### [Task instructions]
Omitting the pictures, output all of the records precisely as written.

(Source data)
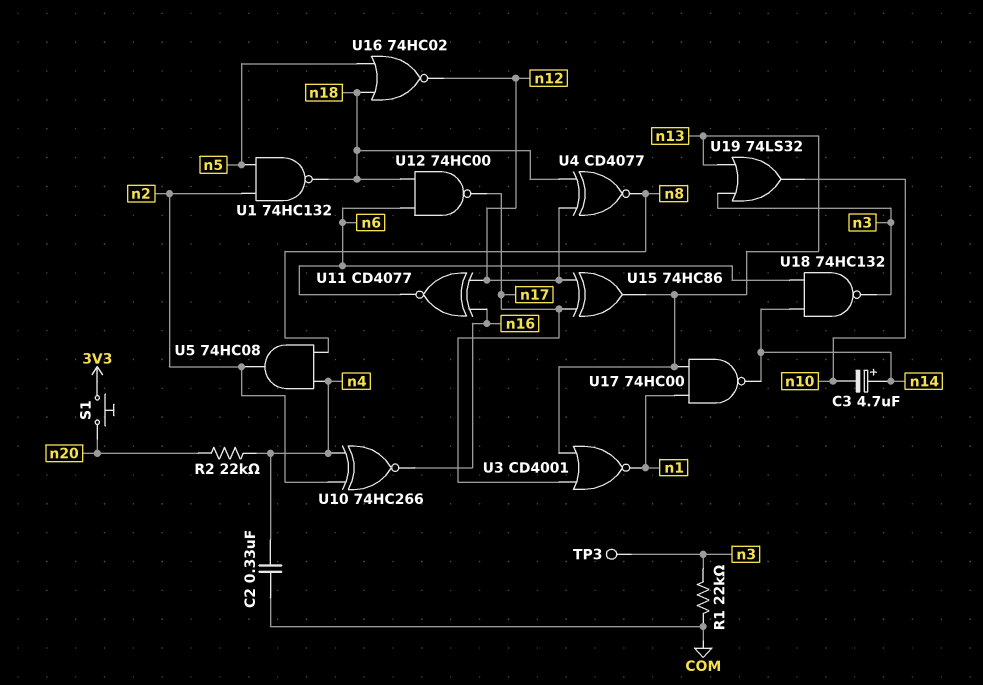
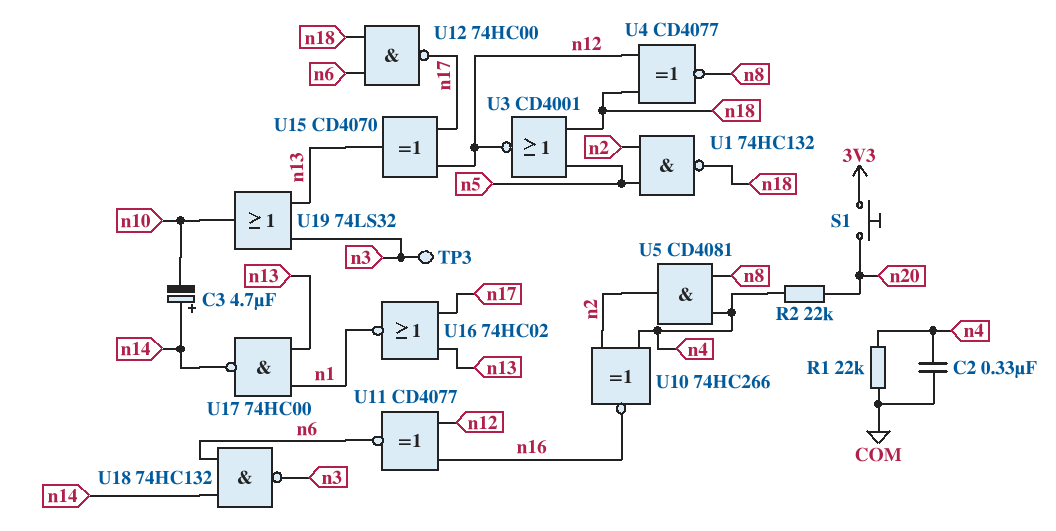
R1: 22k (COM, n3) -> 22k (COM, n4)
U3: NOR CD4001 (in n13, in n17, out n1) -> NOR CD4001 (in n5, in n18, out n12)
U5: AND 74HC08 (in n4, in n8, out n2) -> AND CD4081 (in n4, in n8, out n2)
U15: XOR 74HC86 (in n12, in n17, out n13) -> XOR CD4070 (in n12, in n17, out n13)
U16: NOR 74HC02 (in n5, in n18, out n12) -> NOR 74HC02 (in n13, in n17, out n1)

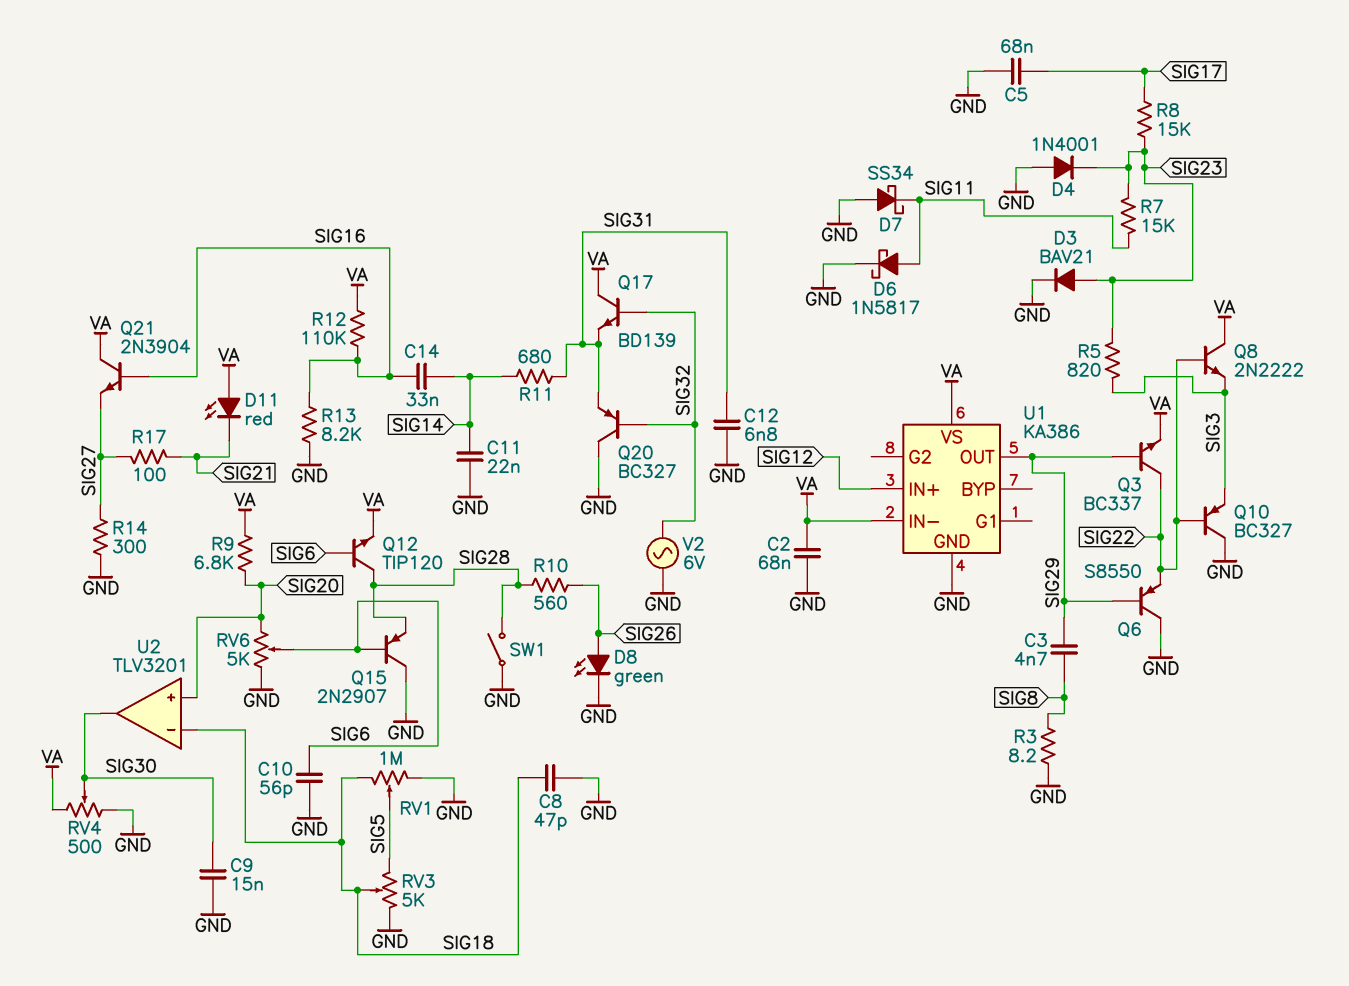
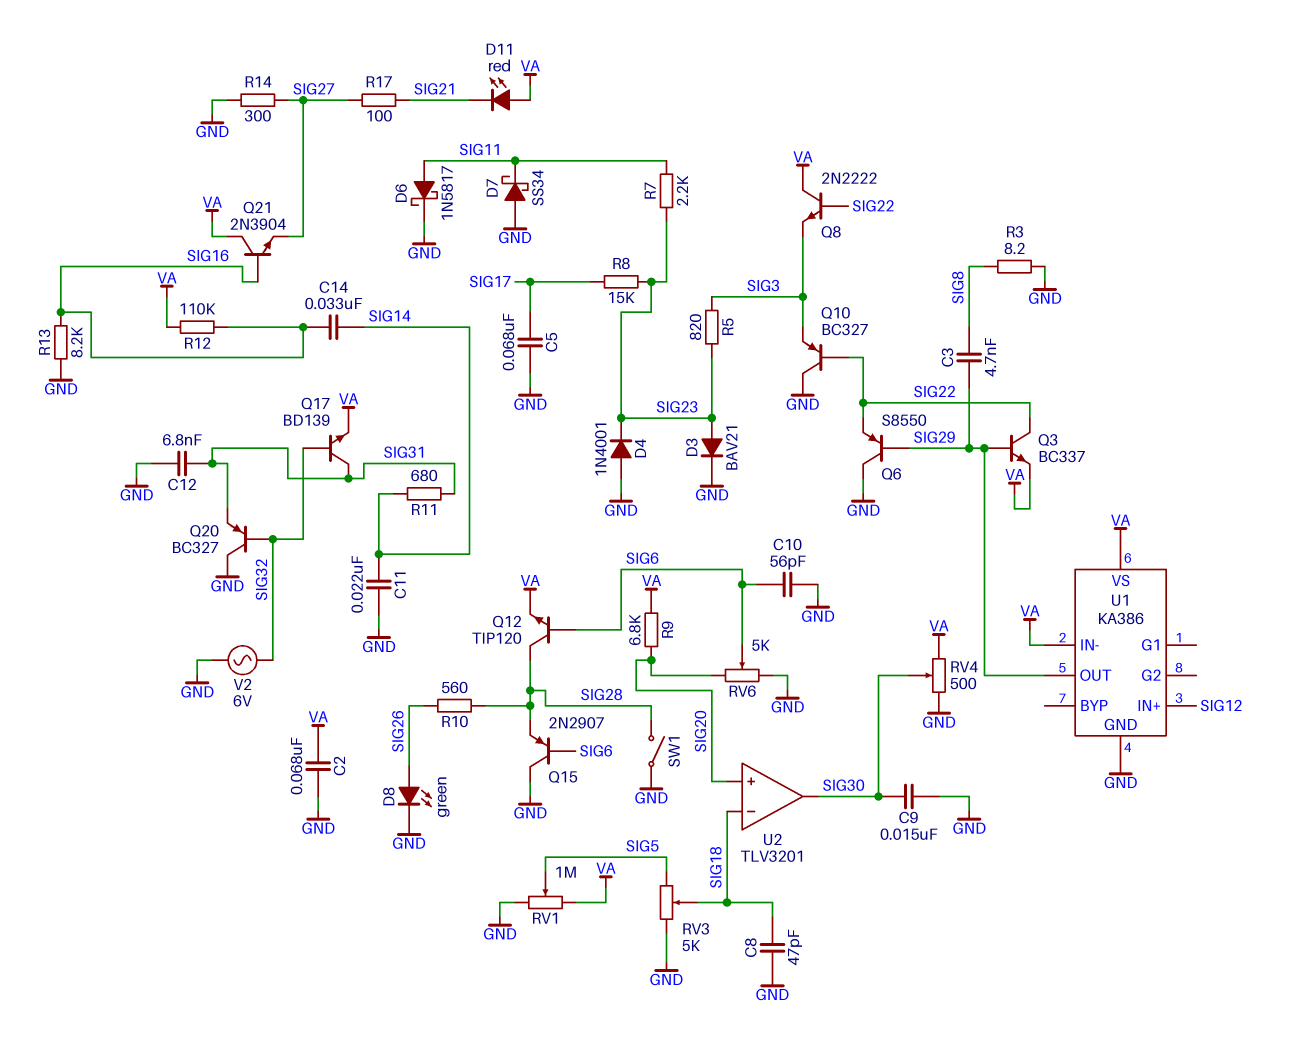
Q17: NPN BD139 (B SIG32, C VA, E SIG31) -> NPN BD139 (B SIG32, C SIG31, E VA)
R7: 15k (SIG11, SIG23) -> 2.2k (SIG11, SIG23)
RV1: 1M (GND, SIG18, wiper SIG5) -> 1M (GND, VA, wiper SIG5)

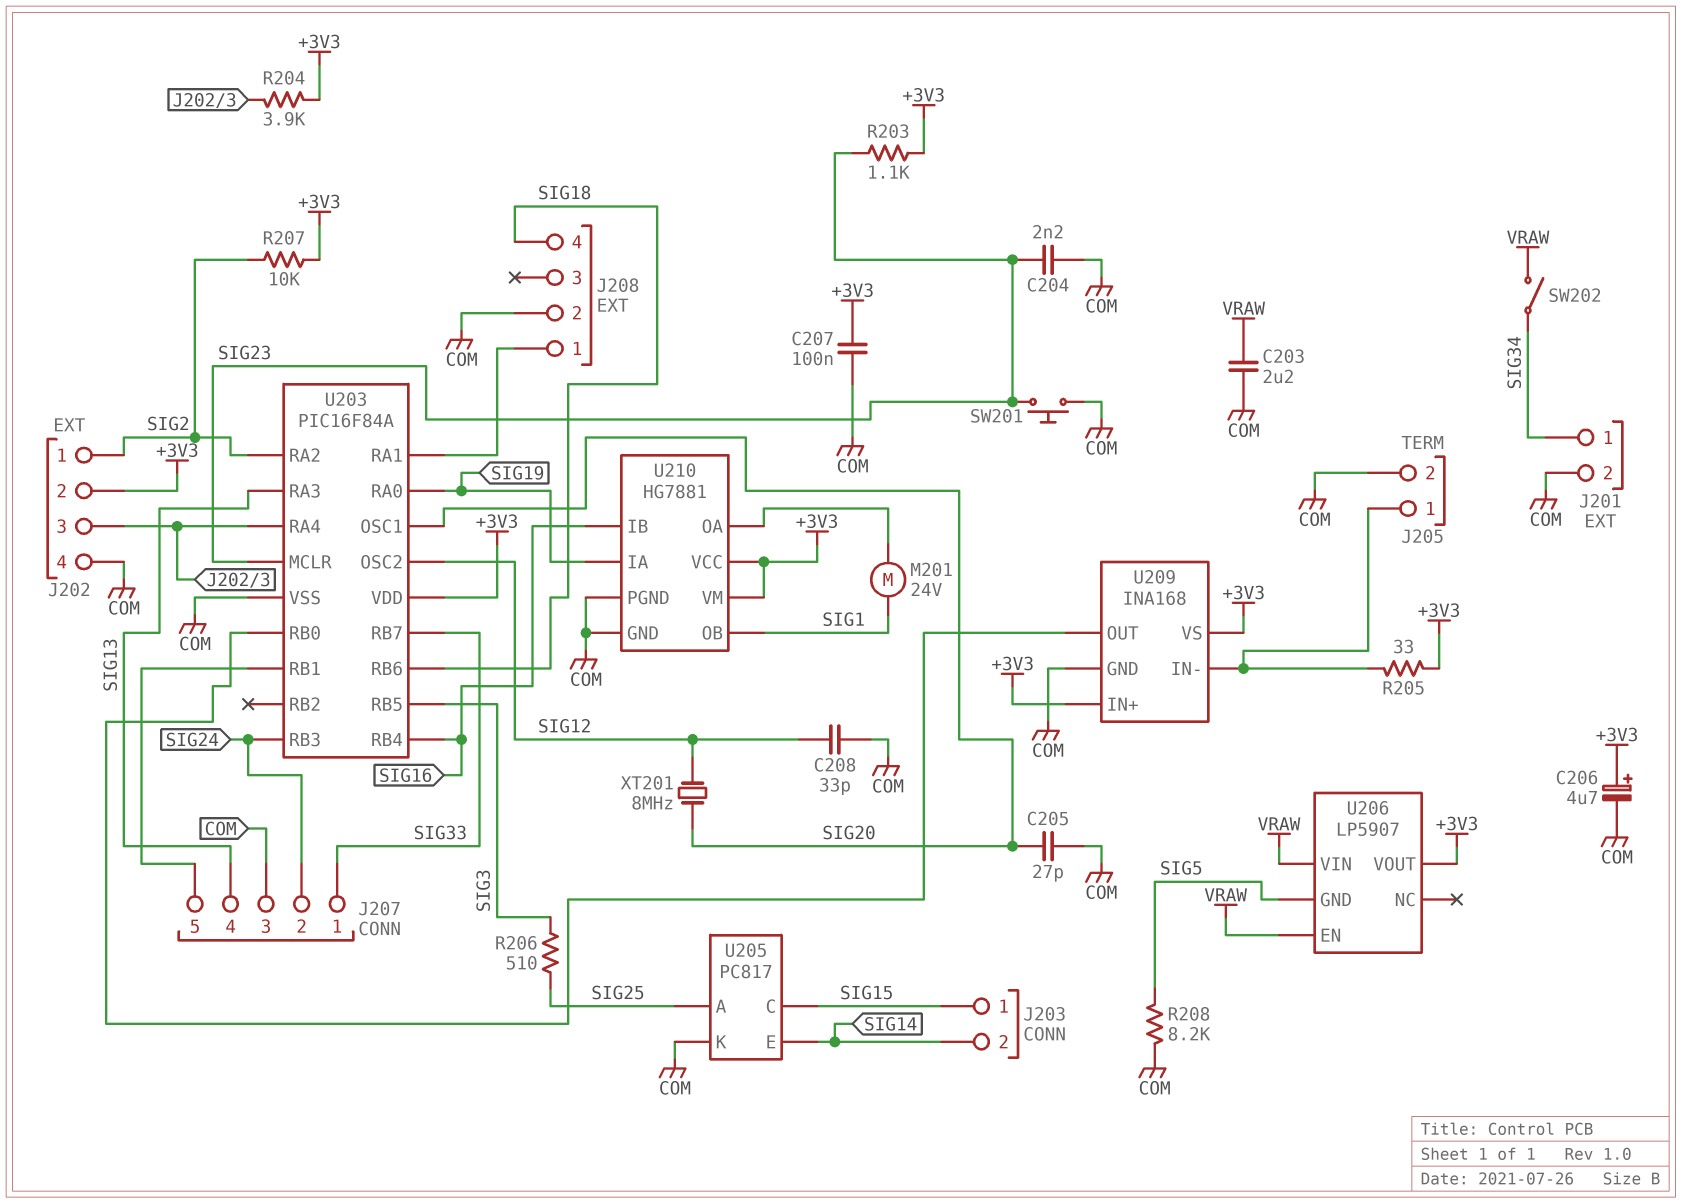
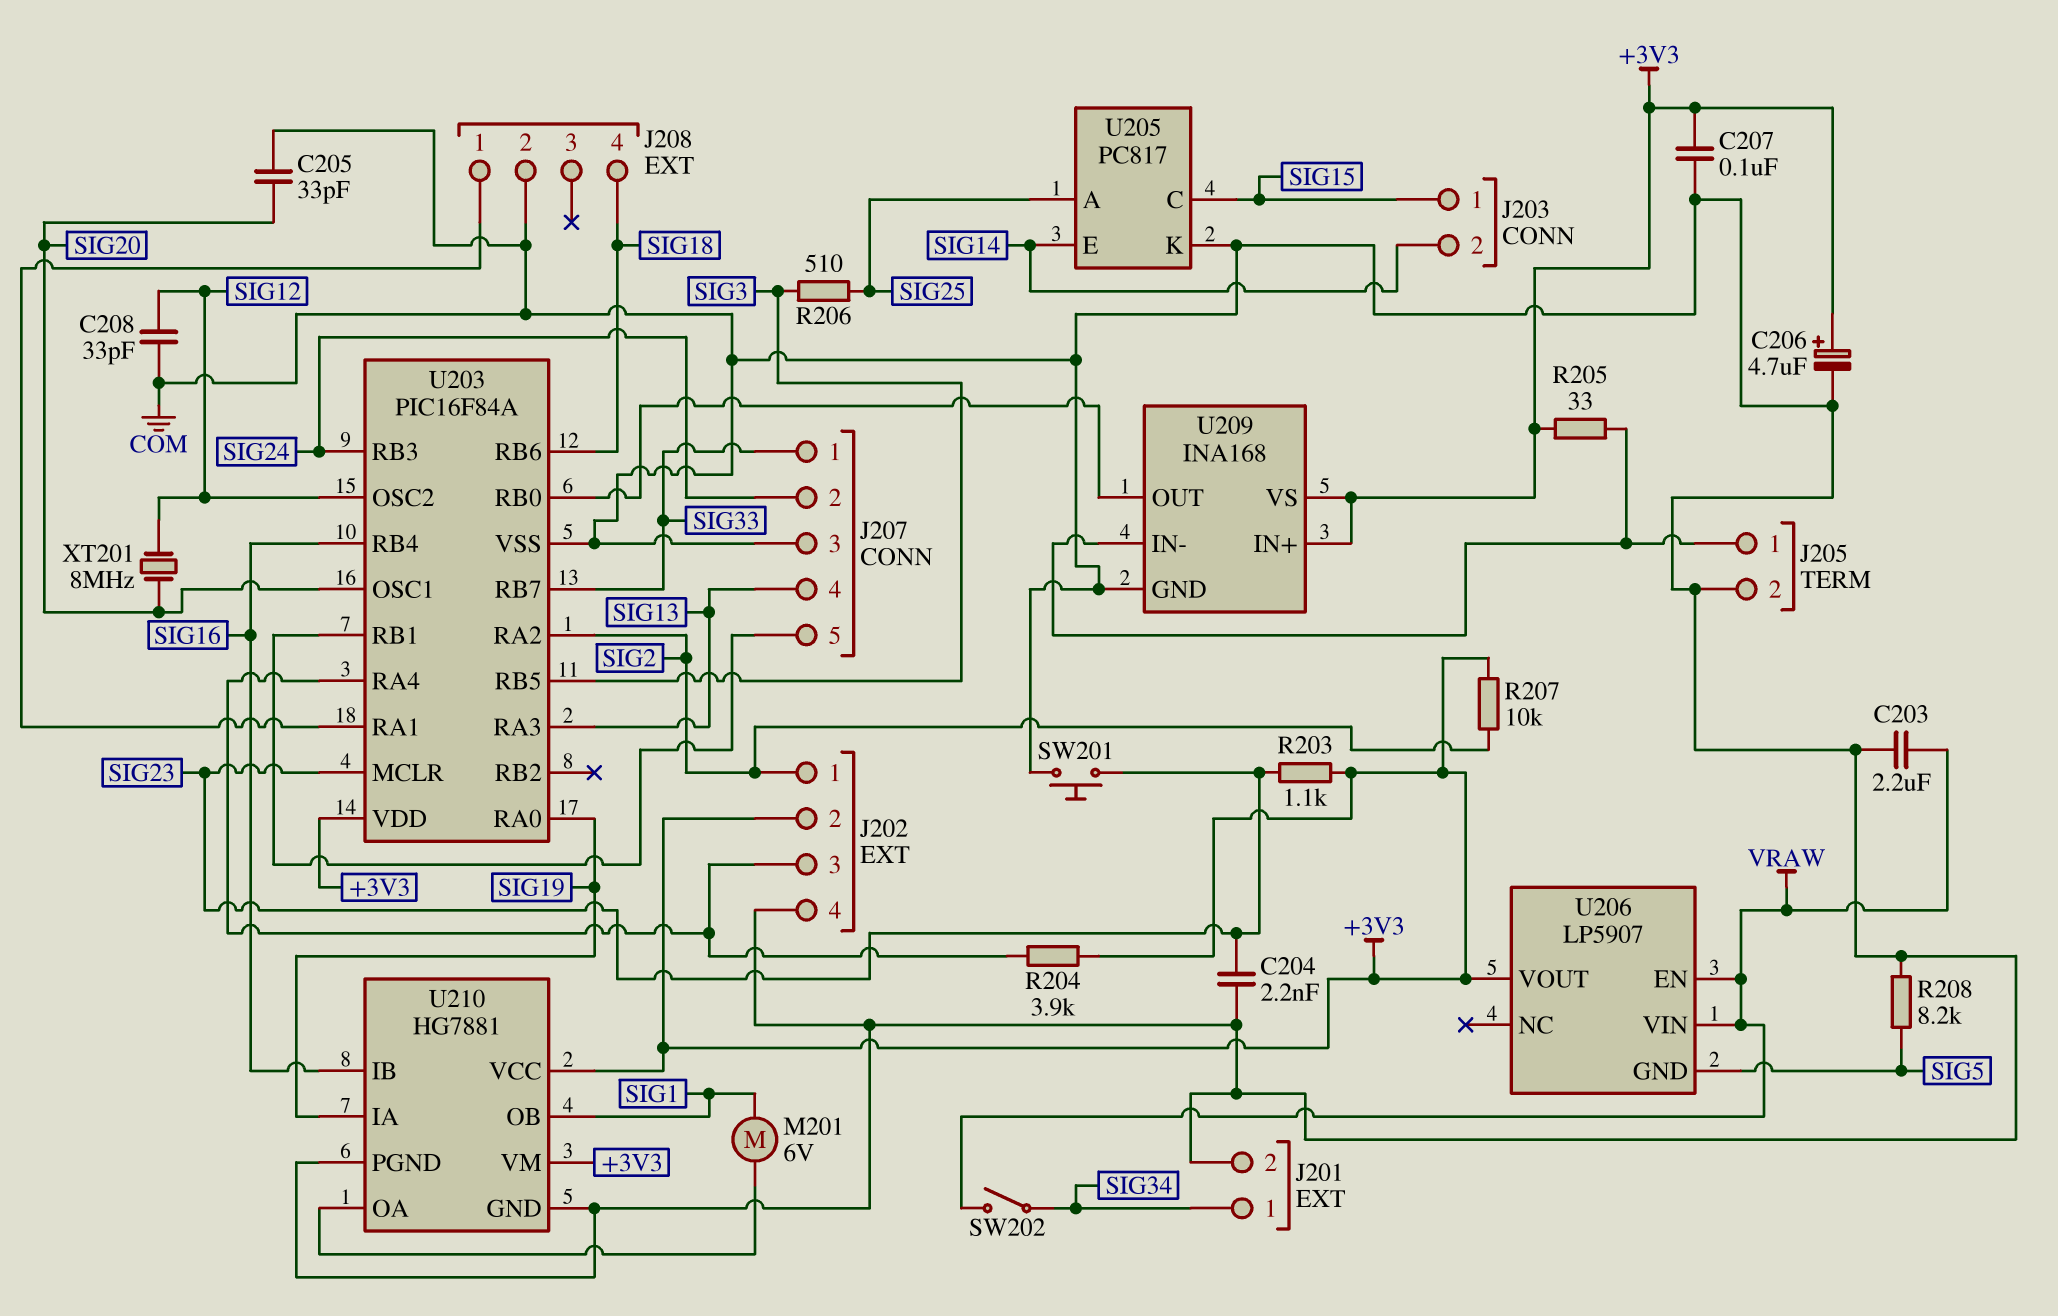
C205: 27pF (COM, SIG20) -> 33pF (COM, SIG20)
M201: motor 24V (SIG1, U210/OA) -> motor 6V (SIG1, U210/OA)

### [Finished exercise]
R1: 22k (COM, n3) -> 22k (COM, n4)
U3: NOR CD4001 (in n13, in n17, out n1) -> NOR CD4001 (in n5, in n18, out n12)
U5: AND 74HC08 (in n4, in n8, out n2) -> AND CD4081 (in n4, in n8, out n2)
U15: XOR 74HC86 (in n12, in n17, out n13) -> XOR CD4070 (in n12, in n17, out n13)
U16: NOR 74HC02 (in n5, in n18, out n12) -> NOR 74HC02 (in n13, in n17, out n1)

Q17: NPN BD139 (B SIG32, C VA, E SIG31) -> NPN BD139 (B SIG32, C SIG31, E VA)
R7: 15k (SIG11, SIG23) -> 2.2k (SIG11, SIG23)
RV1: 1M (GND, SIG18, wiper SIG5) -> 1M (GND, VA, wiper SIG5)

C205: 27pF (COM, SIG20) -> 33pF (COM, SIG20)
M201: motor 24V (SIG1, U210/OA) -> motor 6V (SIG1, U210/OA)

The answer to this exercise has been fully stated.